• TASK PROMPT: Copy out the lines of the data without alteration, beginning with the line that contains "Which of these two, white" and continuing through the line that contains "In the image, white". Reproduce only those lines.

..............................

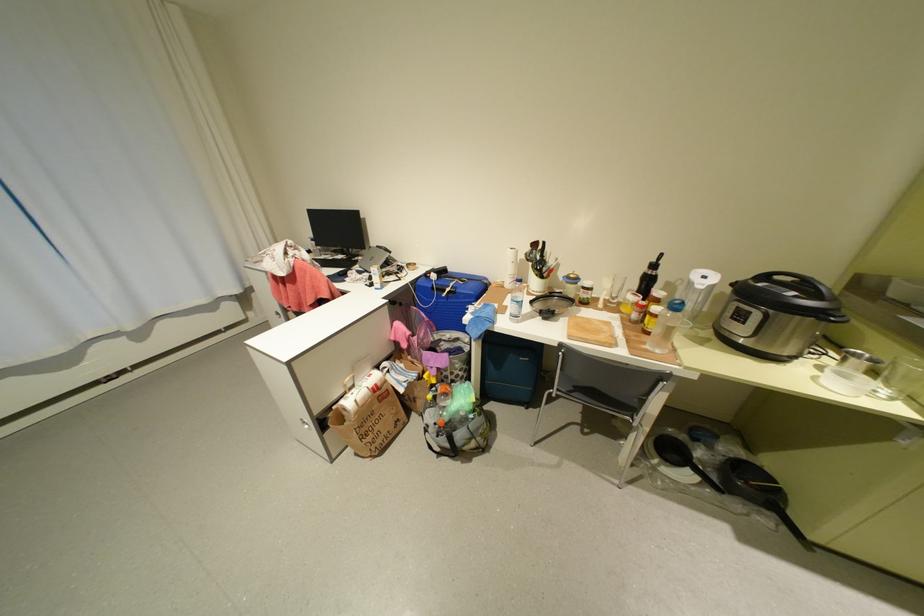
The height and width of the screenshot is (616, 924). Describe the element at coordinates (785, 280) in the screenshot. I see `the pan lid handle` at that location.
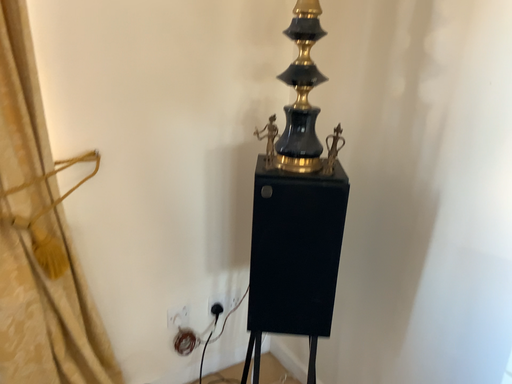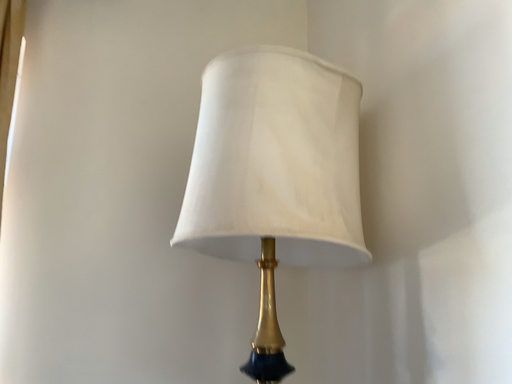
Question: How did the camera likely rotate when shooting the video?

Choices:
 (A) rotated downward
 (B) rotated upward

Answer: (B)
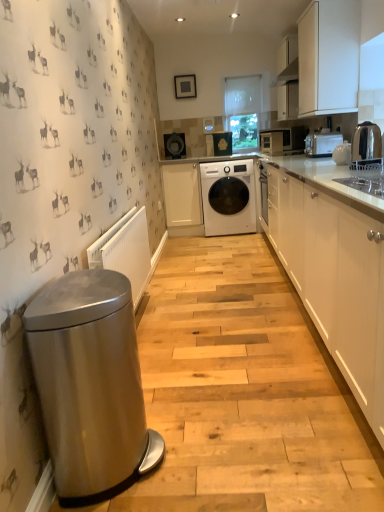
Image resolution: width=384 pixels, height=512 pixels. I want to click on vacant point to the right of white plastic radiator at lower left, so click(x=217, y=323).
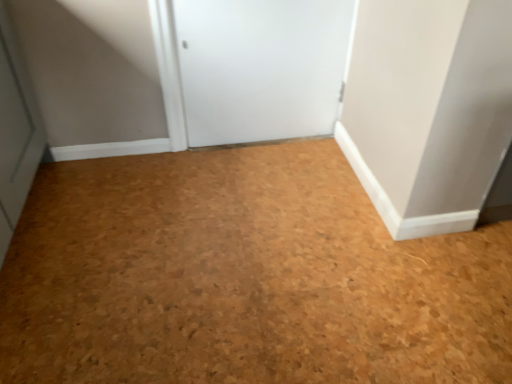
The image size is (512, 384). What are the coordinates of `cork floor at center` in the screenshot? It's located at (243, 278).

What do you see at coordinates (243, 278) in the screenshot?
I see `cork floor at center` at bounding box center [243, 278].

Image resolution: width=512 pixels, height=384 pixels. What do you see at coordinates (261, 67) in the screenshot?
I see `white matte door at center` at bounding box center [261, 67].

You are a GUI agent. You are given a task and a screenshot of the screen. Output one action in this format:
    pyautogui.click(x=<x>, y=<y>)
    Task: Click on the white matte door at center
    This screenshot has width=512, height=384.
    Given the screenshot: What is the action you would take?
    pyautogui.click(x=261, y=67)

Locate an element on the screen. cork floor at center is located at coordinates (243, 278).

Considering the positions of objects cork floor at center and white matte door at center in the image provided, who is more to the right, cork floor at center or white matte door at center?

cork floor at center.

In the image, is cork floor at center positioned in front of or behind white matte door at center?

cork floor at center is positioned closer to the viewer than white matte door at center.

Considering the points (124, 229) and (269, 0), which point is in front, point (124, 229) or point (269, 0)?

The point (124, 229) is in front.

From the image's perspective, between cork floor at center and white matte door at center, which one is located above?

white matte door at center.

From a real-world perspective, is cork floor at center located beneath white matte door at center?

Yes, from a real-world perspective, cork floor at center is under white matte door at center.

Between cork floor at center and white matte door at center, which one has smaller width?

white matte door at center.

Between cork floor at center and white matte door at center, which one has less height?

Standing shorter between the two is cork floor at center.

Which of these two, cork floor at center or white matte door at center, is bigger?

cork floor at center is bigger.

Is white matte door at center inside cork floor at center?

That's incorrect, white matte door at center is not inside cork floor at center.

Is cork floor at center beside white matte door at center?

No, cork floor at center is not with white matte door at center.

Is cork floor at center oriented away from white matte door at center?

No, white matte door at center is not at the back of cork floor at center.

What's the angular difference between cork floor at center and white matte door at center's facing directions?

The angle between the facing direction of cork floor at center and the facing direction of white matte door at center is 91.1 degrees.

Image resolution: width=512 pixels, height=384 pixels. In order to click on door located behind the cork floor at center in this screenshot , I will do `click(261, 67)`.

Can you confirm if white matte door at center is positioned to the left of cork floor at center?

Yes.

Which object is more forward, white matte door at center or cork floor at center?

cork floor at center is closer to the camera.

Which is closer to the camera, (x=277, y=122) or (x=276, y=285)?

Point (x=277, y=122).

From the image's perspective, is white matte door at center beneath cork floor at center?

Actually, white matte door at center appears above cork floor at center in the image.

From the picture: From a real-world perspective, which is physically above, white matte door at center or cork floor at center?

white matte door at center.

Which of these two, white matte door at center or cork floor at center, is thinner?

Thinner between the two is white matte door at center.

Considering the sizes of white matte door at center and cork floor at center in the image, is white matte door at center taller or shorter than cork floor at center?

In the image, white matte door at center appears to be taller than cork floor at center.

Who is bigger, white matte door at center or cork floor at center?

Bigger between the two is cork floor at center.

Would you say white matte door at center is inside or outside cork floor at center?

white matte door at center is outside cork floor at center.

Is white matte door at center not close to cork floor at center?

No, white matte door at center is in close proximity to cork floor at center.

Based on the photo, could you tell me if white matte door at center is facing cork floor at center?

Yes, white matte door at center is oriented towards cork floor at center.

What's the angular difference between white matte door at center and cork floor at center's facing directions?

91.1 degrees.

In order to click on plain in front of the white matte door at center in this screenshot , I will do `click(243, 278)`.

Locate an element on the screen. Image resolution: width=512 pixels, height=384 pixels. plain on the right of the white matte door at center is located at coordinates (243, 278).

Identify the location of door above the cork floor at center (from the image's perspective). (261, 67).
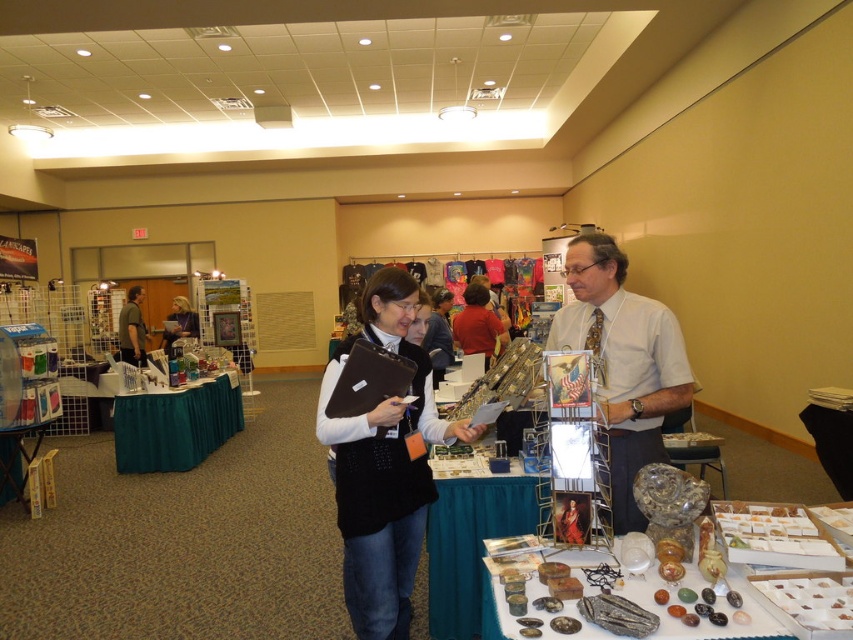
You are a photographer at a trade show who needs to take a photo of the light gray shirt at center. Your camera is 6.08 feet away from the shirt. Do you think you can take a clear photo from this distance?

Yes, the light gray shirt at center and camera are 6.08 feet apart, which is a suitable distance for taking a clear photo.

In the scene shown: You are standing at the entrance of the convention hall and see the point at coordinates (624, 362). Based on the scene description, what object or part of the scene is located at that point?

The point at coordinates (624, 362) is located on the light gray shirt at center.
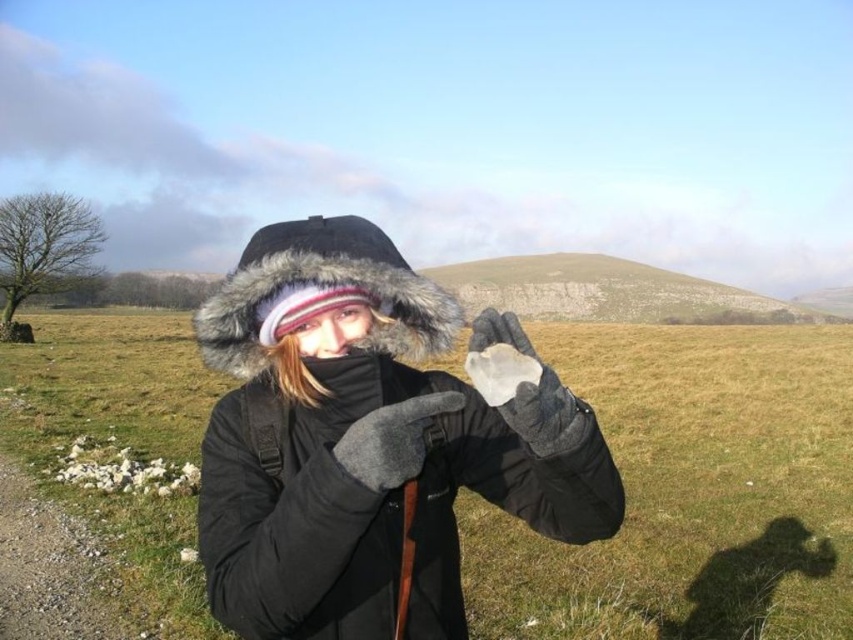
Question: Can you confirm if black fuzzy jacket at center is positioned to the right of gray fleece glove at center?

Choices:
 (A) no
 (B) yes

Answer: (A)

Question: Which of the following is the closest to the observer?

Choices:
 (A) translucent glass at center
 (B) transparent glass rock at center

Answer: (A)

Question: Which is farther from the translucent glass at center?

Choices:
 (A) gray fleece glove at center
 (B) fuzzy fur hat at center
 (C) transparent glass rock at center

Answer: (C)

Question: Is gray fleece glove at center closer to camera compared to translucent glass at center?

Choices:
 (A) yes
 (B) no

..............................

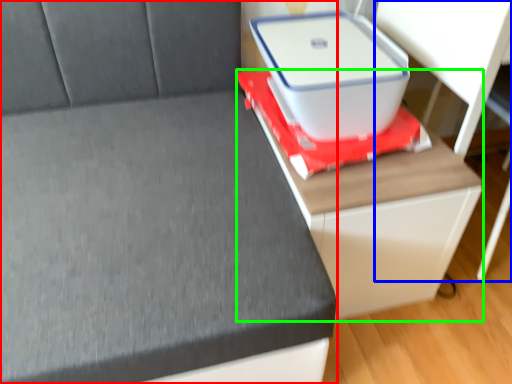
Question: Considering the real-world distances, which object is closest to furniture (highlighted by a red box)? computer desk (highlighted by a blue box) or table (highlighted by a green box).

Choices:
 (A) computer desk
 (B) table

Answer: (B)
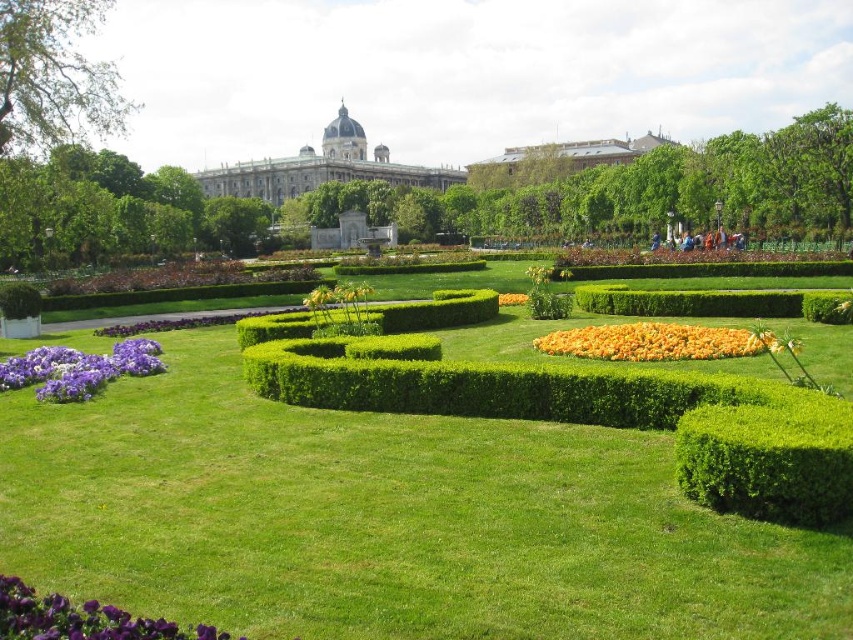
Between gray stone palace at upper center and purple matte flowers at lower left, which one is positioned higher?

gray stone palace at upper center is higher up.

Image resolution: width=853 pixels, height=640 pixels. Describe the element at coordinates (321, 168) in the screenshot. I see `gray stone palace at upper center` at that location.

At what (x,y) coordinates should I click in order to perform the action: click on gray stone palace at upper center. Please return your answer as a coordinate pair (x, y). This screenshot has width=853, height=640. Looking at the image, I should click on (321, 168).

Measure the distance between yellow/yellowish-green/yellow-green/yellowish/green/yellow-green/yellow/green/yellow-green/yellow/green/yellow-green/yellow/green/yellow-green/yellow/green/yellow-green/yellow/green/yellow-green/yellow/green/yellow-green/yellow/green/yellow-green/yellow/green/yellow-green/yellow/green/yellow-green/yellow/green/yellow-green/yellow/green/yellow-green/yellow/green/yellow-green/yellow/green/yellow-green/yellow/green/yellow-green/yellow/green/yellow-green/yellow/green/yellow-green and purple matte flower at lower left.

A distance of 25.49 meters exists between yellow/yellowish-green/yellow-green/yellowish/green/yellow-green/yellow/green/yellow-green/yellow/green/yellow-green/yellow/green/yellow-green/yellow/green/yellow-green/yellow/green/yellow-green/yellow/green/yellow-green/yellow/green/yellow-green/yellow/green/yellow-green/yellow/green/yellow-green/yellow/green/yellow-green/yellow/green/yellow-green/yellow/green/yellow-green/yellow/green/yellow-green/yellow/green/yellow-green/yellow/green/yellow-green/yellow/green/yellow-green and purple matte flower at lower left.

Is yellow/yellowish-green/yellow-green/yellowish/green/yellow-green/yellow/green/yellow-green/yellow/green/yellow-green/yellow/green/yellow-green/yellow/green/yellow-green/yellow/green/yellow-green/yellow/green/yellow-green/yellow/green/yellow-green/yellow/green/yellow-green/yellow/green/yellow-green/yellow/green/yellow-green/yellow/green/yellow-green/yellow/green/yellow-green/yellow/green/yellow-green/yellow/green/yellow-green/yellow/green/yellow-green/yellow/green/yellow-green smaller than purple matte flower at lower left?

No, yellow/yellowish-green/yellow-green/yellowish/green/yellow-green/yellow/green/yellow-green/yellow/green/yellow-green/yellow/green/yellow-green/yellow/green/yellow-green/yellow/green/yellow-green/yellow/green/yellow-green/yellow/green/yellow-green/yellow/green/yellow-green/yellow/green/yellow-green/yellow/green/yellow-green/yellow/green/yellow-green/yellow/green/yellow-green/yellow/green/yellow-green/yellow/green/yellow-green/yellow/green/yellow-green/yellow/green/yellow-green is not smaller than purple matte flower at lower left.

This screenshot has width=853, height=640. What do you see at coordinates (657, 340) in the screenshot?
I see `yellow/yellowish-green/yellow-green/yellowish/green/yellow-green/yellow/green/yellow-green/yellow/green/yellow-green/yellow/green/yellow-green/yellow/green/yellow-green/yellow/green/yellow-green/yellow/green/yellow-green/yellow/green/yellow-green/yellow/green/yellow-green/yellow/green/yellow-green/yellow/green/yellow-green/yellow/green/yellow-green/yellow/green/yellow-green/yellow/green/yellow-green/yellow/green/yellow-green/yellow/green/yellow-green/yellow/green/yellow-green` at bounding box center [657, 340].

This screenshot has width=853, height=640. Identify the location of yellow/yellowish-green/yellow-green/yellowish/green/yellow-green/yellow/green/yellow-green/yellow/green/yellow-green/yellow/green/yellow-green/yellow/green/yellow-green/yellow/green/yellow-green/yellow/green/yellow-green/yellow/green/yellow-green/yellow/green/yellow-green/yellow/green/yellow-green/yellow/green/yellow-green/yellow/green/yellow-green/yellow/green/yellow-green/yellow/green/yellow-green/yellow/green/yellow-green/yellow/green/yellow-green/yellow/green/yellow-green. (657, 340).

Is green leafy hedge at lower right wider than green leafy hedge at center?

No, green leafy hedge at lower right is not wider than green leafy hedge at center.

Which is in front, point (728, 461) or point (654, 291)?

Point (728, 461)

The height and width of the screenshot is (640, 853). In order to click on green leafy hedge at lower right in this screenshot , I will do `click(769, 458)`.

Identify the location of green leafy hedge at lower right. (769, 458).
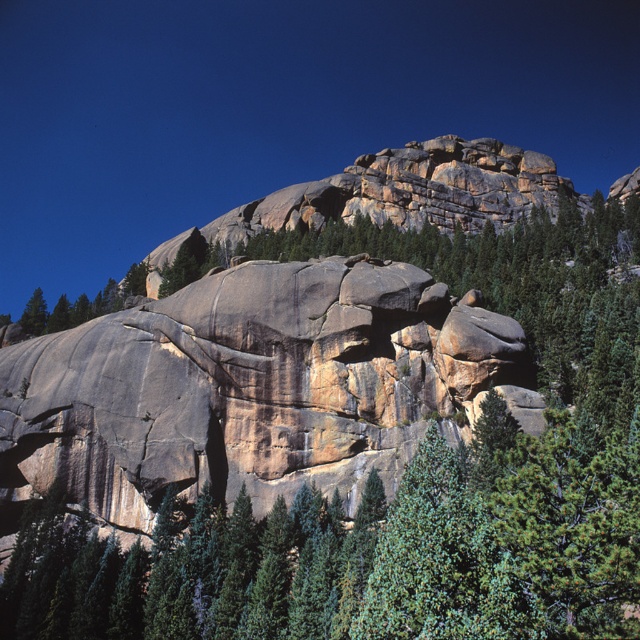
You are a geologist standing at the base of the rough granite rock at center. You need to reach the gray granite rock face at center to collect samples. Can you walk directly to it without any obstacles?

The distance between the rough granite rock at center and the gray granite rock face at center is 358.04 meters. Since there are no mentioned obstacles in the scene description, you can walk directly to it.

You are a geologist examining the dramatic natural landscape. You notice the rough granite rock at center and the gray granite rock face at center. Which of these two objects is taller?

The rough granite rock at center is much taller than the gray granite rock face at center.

..............................

• EXERCISE ANSWER:
Which of these two, white matte door at center or cork floor at center, is thinner?

Thinner between the two is white matte door at center.

Considering the sizes of white matte door at center and cork floor at center in the image, is white matte door at center taller or shorter than cork floor at center?

In the image, white matte door at center appears to be taller than cork floor at center.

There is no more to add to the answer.